Work order:
Your output should be the lines below from the one with "none -> brown brick H4 level 1" through the one with "purple brick G8 level 2 -> none", copied exactly, pictures excluded.

Start of Block

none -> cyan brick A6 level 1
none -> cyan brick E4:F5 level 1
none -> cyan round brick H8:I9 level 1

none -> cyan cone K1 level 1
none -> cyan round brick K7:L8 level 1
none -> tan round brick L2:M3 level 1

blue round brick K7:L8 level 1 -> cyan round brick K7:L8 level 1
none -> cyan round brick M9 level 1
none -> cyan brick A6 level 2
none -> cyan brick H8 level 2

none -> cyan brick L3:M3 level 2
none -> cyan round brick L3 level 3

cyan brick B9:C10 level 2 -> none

End of Block
Start of Block

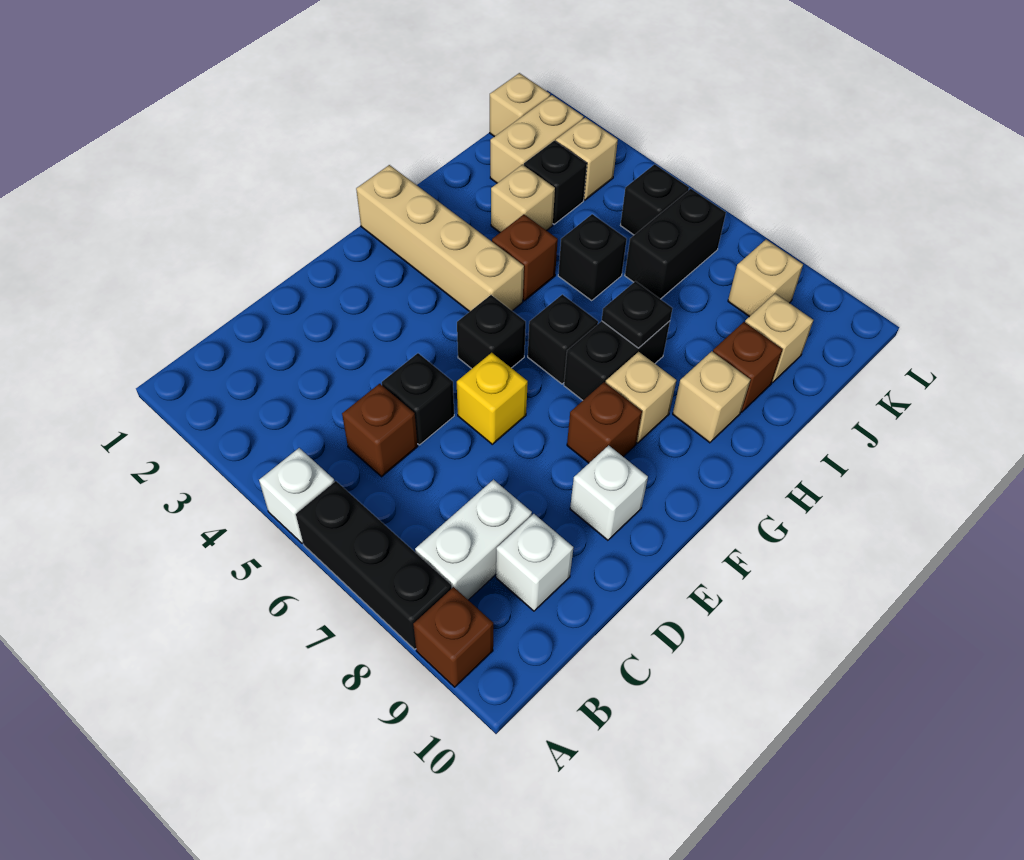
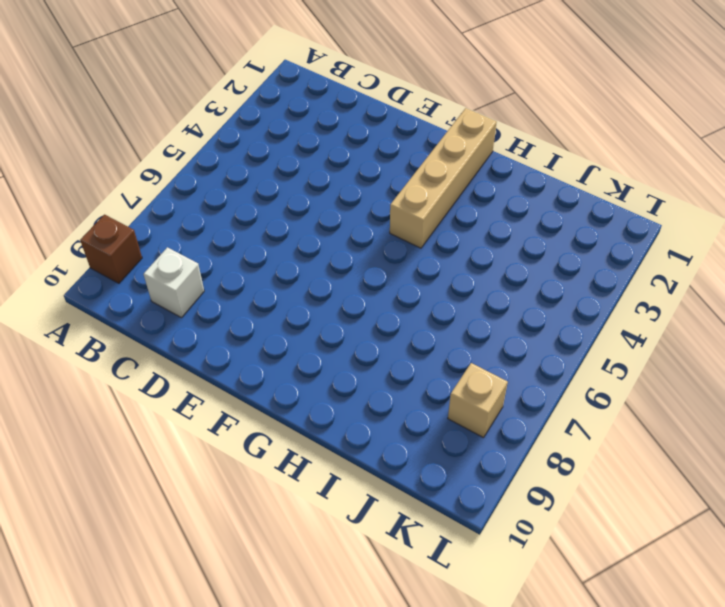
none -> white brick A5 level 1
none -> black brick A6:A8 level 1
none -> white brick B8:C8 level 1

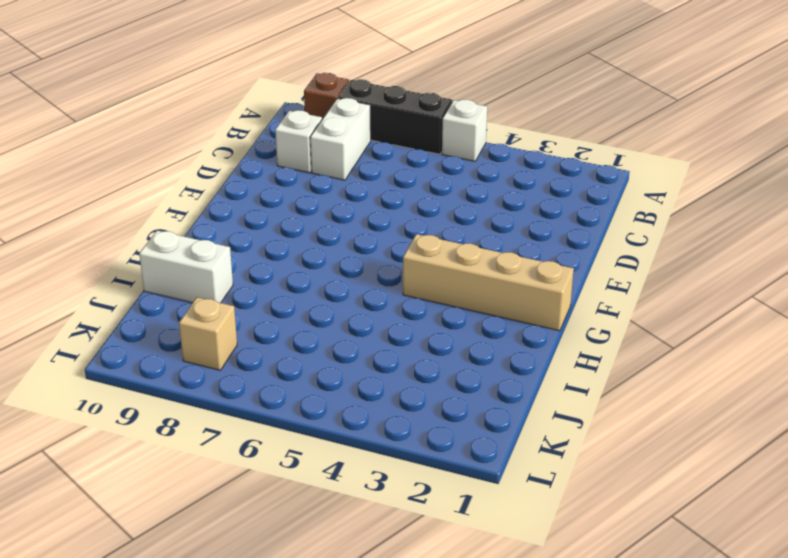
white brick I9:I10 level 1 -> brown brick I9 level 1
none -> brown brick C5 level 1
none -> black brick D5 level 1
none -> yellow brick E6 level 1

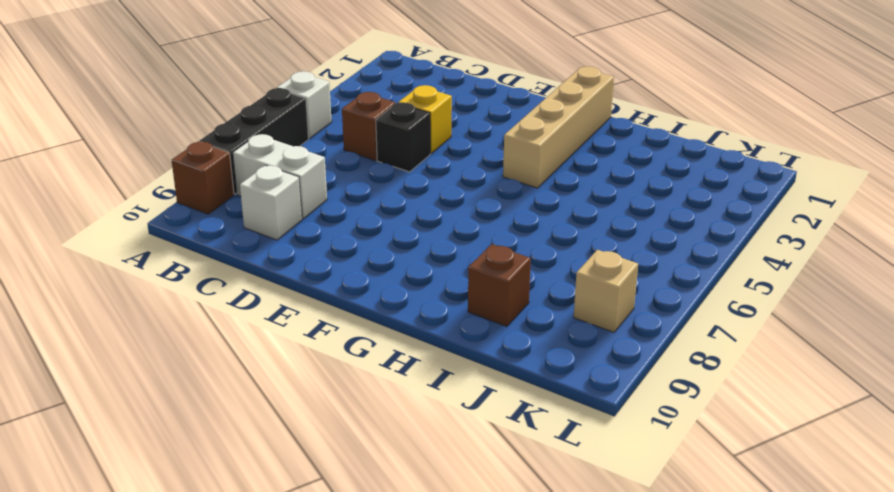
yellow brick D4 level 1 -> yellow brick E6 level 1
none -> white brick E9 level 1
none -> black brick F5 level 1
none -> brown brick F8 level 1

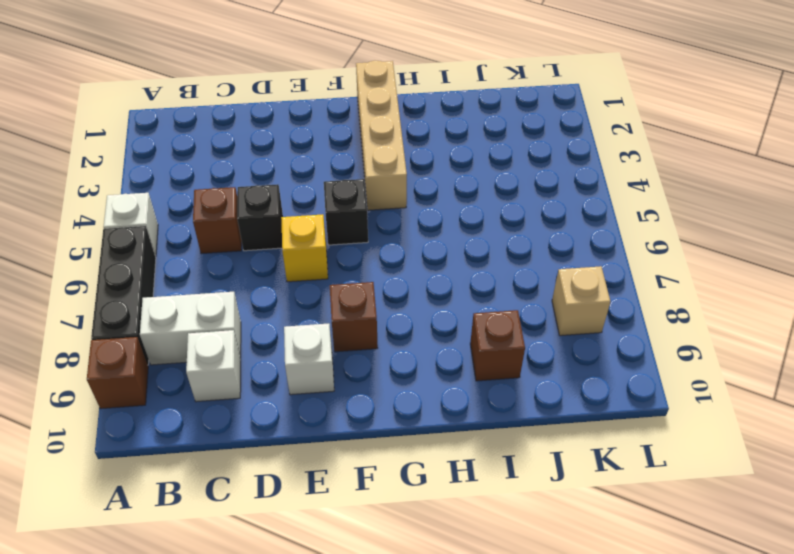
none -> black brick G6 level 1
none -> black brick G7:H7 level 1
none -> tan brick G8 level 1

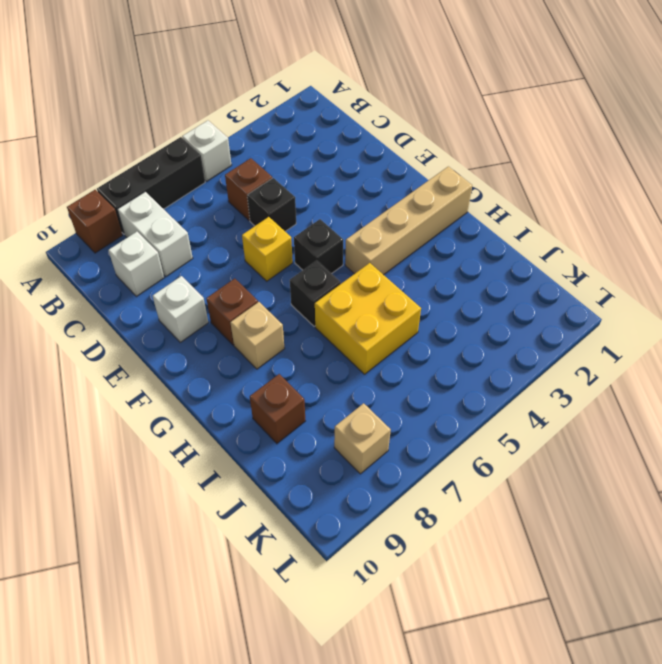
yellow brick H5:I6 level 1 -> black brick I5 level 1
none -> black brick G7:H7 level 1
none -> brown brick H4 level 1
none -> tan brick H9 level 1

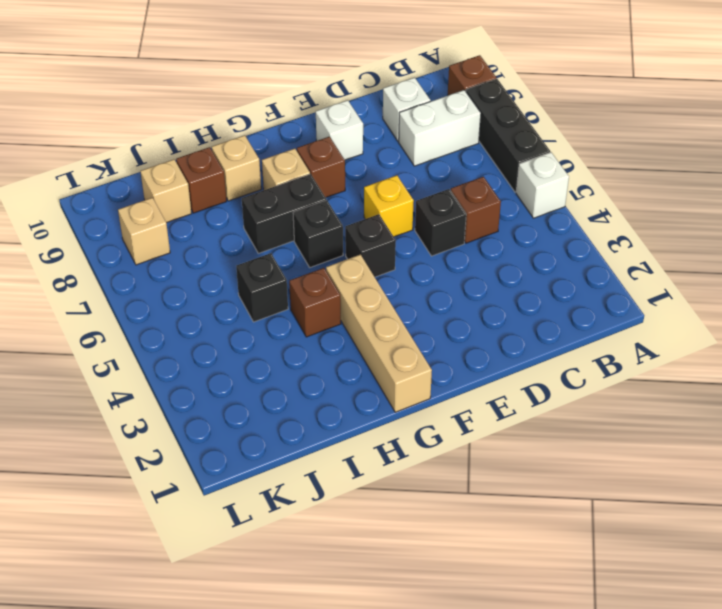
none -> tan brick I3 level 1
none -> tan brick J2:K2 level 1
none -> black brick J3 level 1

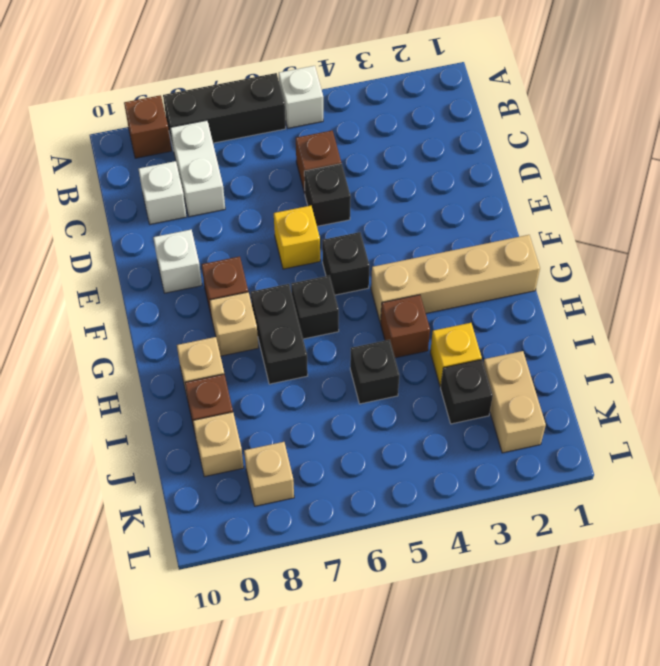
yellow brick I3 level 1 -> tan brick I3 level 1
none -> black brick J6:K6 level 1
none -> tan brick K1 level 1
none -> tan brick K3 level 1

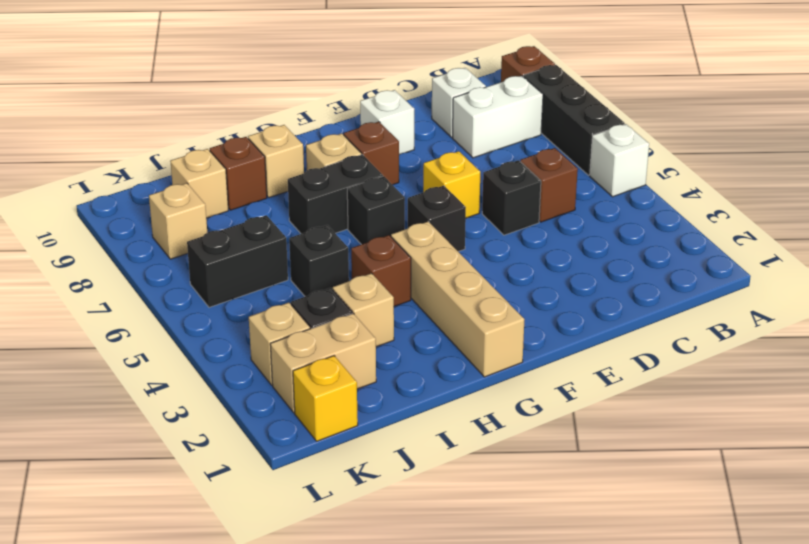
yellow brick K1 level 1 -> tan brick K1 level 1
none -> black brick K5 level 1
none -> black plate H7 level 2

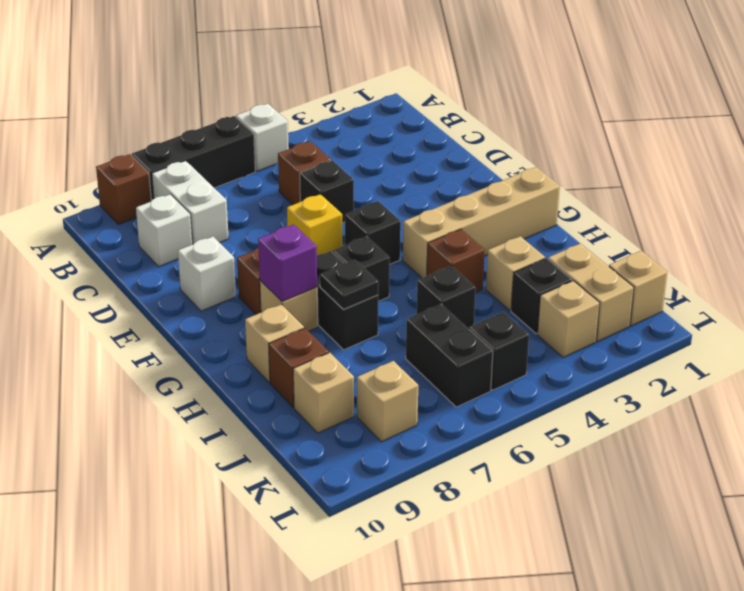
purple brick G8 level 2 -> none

End of Block

Response to this exercise:
none -> brown brick H4 level 1
none -> tan brick H9 level 1

none -> tan brick I3 level 1
none -> tan brick J2:K2 level 1
none -> black brick J3 level 1

yellow brick I3 level 1 -> tan brick I3 level 1
none -> black brick J6:K6 level 1
none -> tan brick K1 level 1
none -> tan brick K3 level 1

yellow brick K1 level 1 -> tan brick K1 level 1
none -> black brick K5 level 1
none -> black plate H7 level 2

purple brick G8 level 2 -> none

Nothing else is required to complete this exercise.